**AVAILABLE DATA:**
━━━━━━━━

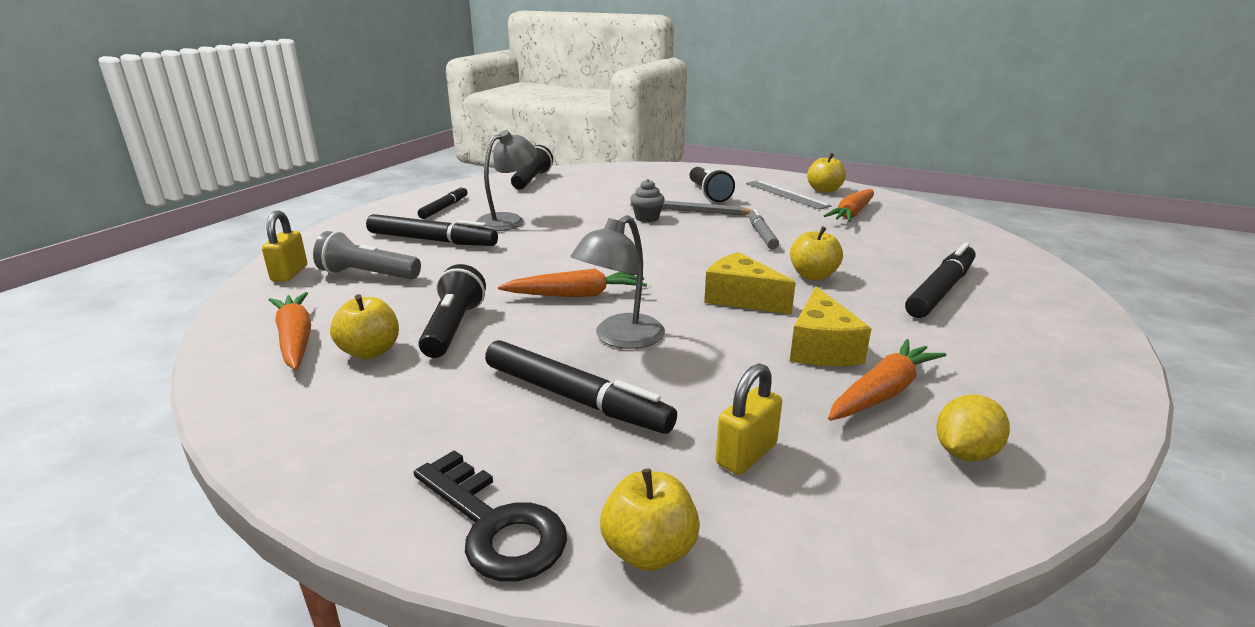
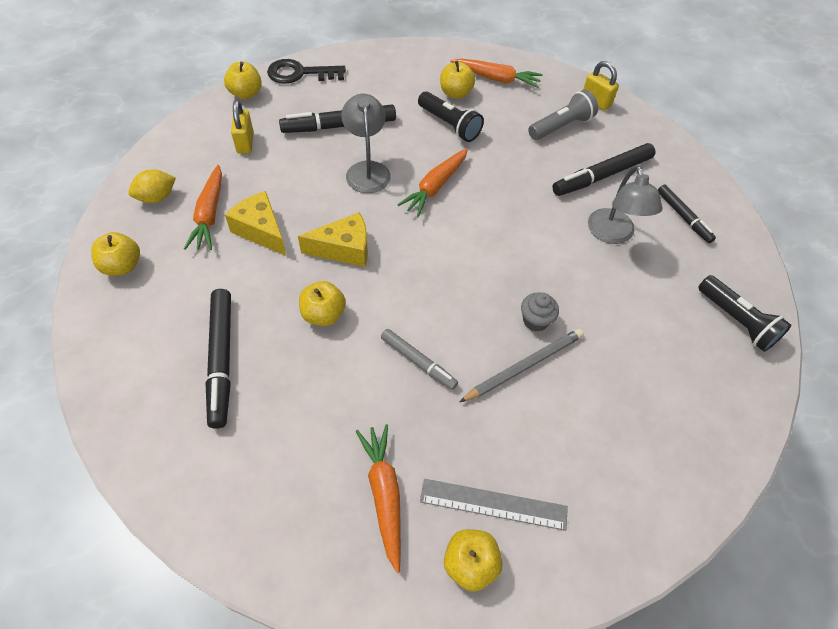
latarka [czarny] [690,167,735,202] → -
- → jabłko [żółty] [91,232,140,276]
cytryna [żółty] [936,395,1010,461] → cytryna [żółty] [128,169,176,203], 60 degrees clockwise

━━━━━━━━

**WORK REQUEST:** Return the lines beginning at the one that contains "- → jabłko [żółty] [91,232,140,276]" and continuing through the last line of the data, exactly as they stand and without any others.

**EXERCISE RESULT:**
- → jabłko [żółty] [91,232,140,276]
cytryna [żółty] [936,395,1010,461] → cytryna [żółty] [128,169,176,203], 60 degrees clockwise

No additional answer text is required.